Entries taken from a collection
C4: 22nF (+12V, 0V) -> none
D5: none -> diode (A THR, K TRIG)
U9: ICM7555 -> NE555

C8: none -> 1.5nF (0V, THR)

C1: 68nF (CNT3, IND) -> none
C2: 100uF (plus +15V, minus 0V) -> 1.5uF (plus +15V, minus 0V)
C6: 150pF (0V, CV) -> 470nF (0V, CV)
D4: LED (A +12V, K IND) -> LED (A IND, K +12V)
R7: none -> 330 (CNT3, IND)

The task -> Starting with the line that contains "D4: LED (A +12V, K", print every line through the end of the entries above exactly as written, both boundary lines included, and nothing else.

Task output ->
D4: LED (A +12V, K IND) -> LED (A IND, K +12V)
R7: none -> 330 (CNT3, IND)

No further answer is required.